DIRECTION – Rewrite the entries between the line holding "tucked [462, 381]" and the line holding "center [839, 736].", inclusive, with "given word" changed to "listed word" and nothing else altered.

Dataset rows

══════════

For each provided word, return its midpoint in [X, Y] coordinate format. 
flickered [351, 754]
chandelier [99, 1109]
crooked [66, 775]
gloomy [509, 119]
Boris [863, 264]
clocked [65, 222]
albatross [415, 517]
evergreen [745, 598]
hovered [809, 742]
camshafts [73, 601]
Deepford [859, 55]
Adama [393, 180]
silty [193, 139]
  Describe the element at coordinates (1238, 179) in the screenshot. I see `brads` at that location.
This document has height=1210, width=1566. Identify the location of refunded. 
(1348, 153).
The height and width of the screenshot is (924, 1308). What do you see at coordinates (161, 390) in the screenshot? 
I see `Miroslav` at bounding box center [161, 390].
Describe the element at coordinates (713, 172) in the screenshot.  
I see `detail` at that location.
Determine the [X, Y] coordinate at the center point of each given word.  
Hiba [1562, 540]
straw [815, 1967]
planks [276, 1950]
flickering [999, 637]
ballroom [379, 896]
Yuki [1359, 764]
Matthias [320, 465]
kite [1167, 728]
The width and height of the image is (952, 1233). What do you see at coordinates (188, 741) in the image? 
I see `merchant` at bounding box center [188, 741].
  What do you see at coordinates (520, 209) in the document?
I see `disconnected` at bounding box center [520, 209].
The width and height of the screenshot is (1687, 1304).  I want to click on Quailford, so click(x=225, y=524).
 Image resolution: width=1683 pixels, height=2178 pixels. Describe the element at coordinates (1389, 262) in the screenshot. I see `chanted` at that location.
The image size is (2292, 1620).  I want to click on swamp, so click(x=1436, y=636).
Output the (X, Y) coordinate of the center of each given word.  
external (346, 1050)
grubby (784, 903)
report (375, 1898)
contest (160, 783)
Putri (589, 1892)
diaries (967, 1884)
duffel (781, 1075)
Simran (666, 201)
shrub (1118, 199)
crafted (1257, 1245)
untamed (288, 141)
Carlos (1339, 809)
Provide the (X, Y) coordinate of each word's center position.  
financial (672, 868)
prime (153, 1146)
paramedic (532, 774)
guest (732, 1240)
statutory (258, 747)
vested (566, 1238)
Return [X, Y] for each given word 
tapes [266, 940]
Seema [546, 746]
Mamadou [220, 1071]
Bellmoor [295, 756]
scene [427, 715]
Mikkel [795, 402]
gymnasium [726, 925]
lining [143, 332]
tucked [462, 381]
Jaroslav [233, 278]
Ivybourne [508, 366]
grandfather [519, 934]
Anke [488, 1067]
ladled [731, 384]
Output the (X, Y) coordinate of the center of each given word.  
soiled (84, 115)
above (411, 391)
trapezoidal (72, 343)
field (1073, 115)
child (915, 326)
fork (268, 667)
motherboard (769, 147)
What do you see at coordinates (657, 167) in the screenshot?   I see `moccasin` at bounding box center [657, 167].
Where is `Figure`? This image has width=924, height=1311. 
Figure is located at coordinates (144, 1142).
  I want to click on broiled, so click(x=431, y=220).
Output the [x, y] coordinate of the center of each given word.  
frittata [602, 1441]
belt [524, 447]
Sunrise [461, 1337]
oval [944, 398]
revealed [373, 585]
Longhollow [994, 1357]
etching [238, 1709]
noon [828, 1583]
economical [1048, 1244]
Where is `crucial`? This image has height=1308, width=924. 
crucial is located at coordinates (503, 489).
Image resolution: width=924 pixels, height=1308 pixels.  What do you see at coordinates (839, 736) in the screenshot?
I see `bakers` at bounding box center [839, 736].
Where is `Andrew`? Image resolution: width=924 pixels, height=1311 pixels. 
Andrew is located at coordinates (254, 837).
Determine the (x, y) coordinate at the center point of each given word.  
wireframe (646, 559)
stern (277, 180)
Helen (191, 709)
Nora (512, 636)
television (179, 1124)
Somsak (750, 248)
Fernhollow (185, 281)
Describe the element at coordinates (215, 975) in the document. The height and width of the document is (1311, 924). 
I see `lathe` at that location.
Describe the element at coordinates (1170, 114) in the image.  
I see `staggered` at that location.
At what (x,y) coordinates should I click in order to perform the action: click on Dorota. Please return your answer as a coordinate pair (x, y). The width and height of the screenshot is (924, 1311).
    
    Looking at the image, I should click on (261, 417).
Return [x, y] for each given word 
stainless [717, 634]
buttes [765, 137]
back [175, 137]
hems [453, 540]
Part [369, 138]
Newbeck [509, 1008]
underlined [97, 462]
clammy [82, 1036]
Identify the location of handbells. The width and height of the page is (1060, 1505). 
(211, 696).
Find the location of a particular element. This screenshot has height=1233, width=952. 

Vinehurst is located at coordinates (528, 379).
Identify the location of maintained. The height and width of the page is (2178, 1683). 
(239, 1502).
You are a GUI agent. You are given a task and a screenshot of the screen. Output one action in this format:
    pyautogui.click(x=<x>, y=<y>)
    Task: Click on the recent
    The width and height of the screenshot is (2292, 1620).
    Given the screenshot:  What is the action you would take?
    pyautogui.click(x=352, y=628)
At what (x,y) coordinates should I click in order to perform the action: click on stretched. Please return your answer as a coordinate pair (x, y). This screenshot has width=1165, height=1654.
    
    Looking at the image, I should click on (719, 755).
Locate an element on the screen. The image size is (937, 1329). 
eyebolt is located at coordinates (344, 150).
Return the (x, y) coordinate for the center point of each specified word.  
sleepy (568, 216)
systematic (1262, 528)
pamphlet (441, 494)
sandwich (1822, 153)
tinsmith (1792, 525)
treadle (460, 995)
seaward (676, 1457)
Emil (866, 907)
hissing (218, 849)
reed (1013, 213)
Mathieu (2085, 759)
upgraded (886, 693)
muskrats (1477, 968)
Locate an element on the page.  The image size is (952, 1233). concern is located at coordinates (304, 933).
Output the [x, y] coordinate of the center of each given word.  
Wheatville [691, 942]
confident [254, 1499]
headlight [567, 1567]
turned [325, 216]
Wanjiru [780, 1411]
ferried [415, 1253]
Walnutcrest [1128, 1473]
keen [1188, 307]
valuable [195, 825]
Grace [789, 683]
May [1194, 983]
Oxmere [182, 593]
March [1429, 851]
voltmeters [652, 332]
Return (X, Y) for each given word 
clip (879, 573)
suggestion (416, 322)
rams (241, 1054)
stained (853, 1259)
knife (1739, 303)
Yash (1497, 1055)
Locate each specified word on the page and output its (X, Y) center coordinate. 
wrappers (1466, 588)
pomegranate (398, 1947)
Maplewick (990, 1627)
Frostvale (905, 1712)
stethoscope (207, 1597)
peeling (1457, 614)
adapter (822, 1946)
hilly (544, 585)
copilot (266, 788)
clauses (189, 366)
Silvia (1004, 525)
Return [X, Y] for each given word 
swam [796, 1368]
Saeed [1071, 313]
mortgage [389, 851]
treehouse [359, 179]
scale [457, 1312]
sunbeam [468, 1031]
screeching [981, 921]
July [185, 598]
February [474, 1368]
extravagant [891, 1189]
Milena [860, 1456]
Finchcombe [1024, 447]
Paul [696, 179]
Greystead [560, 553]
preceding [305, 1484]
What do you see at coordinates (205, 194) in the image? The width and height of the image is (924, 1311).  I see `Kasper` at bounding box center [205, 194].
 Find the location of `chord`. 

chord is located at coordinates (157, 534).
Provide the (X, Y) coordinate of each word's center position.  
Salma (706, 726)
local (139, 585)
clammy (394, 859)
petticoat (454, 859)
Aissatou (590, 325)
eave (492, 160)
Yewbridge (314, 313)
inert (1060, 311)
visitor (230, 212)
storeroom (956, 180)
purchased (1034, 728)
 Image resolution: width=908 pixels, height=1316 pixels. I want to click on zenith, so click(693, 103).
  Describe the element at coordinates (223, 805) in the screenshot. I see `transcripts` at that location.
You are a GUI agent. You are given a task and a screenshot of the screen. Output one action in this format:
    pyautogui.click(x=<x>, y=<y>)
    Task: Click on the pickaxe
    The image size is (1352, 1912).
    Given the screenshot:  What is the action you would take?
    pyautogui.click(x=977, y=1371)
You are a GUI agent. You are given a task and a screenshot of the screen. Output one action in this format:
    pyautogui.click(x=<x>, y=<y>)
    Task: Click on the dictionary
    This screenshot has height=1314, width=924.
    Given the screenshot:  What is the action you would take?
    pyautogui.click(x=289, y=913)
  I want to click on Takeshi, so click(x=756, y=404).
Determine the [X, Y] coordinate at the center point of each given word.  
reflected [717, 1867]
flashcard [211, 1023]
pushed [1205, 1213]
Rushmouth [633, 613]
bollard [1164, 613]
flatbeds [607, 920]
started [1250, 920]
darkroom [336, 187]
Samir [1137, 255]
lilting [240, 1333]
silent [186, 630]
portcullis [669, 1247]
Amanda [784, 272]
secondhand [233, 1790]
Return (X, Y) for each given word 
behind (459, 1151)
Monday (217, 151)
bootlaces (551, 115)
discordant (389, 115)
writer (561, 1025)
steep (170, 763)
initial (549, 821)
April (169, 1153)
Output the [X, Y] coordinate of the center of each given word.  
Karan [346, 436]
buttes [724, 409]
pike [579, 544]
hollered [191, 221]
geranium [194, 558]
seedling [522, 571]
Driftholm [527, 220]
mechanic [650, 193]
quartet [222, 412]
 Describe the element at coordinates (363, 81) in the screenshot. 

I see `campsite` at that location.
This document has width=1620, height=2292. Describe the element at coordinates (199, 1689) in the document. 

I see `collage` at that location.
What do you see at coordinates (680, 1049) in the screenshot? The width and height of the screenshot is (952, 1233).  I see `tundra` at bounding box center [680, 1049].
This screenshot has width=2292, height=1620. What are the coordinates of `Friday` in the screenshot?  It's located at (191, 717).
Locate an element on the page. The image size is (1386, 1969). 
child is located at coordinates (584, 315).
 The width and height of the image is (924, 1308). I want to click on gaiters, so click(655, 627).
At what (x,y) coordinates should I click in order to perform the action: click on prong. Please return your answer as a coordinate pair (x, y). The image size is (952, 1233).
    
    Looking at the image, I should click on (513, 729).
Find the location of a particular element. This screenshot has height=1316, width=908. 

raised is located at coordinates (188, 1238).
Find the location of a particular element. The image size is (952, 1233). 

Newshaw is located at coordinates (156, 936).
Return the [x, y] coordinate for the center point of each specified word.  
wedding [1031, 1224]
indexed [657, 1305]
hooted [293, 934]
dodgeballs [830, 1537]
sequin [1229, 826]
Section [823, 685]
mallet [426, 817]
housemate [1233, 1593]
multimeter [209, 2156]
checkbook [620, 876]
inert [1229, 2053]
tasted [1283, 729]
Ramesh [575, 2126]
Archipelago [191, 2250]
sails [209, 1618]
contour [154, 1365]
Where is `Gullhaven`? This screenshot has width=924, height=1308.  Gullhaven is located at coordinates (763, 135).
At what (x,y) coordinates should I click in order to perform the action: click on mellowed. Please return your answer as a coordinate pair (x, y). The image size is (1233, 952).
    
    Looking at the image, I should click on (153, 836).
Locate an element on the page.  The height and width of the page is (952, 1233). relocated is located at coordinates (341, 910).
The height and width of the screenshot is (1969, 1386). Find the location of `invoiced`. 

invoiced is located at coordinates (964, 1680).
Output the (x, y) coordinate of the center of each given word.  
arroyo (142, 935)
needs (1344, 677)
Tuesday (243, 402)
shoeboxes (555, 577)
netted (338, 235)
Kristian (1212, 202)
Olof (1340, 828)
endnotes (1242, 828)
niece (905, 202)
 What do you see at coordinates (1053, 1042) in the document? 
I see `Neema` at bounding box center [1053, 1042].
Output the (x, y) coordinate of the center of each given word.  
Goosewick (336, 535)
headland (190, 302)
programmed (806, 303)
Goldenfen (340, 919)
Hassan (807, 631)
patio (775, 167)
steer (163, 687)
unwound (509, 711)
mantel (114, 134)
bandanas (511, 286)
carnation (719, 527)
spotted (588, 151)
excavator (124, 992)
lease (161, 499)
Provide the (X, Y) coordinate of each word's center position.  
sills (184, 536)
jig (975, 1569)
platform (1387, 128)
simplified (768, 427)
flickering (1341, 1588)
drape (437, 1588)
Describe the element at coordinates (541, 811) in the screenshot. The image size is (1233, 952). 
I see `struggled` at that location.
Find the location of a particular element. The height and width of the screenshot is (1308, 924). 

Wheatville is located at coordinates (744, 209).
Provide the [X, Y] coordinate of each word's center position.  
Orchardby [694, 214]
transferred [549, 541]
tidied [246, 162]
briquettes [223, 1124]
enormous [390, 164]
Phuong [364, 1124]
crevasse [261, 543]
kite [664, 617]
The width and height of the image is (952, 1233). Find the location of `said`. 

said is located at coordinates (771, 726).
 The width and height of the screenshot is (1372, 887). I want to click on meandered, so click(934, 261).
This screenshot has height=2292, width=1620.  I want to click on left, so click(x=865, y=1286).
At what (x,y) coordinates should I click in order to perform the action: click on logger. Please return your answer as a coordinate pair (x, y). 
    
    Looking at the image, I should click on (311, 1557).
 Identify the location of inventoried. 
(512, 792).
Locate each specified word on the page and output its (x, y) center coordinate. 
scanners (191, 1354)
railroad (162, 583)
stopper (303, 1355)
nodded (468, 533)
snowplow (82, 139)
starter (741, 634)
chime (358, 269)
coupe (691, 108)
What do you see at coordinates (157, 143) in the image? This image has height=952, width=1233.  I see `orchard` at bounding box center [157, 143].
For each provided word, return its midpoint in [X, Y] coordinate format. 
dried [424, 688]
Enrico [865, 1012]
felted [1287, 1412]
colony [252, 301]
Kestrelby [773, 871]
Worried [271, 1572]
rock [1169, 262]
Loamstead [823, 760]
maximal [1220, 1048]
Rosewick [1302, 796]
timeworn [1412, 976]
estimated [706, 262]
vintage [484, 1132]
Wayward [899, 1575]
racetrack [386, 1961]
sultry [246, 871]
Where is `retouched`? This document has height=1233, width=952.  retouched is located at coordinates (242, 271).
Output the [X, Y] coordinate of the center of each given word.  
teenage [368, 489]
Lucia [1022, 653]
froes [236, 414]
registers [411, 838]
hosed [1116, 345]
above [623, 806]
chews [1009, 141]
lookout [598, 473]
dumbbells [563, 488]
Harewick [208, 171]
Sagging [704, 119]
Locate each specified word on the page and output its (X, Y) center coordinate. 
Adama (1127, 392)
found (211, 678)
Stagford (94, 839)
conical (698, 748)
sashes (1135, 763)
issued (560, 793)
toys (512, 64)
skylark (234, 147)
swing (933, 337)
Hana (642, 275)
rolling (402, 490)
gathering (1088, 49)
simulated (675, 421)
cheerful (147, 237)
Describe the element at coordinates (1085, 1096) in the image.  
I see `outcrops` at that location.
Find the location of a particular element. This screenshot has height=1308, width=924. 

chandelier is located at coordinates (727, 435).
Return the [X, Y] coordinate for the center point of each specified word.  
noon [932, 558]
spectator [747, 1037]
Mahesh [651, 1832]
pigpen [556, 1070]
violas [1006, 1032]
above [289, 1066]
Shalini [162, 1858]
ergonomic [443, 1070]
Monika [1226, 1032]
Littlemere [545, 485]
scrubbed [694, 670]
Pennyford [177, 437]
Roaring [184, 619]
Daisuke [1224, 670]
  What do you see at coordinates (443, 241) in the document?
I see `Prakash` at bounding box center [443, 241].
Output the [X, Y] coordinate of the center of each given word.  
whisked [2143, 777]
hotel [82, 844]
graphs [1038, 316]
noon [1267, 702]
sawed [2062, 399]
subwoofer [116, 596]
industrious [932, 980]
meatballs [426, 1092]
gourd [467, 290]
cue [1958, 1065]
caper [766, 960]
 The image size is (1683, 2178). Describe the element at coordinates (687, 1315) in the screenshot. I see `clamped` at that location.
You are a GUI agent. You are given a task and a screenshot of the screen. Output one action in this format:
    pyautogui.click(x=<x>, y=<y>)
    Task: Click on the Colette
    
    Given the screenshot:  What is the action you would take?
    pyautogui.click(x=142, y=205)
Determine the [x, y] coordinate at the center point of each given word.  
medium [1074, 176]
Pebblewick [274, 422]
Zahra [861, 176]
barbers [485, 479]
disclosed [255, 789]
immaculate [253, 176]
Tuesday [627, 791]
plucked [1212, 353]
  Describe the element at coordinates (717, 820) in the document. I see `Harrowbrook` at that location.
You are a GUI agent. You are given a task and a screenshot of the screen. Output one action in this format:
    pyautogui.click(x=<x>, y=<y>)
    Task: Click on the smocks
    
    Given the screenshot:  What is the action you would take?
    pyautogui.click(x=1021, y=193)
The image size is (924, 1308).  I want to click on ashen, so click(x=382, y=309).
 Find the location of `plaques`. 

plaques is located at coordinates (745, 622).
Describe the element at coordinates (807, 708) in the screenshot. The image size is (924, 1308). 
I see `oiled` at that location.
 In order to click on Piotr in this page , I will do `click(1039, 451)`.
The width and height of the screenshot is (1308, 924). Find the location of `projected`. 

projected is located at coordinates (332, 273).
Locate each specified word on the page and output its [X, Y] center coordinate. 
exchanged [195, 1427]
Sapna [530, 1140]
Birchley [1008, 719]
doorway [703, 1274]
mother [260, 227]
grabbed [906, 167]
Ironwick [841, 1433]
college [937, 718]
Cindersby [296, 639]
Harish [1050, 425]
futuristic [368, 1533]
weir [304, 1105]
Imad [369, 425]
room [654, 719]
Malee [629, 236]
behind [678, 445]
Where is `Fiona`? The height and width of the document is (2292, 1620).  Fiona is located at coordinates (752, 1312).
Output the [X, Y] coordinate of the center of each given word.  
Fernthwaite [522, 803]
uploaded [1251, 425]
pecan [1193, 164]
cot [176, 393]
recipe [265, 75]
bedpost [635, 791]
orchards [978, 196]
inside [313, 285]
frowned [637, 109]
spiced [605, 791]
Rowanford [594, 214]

══════════

RESULT FOR THIS EXERCISE –
tucked [462, 381]
Jaroslav [233, 278]
Ivybourne [508, 366]
grandfather [519, 934]
Anke [488, 1067]
ladled [731, 384]
Output the (X, Y) coordinate of the center of each listed word.  
soiled (84, 115)
above (411, 391)
trapezoidal (72, 343)
field (1073, 115)
child (915, 326)
fork (268, 667)
motherboard (769, 147)
What do you see at coordinates (657, 167) in the screenshot?   I see `moccasin` at bounding box center [657, 167].
Where is `Figure`? This image has width=924, height=1311. 
Figure is located at coordinates (144, 1142).
  I want to click on broiled, so click(x=431, y=220).
Output the [x, y] coordinate of the center of each listed word.  
frittata [602, 1441]
belt [524, 447]
Sunrise [461, 1337]
oval [944, 398]
revealed [373, 585]
Longhollow [994, 1357]
etching [238, 1709]
noon [828, 1583]
economical [1048, 1244]
Where is `crucial`? This image has height=1308, width=924. 
crucial is located at coordinates (503, 489).
Image resolution: width=924 pixels, height=1308 pixels.  What do you see at coordinates (839, 736) in the screenshot?
I see `bakers` at bounding box center [839, 736].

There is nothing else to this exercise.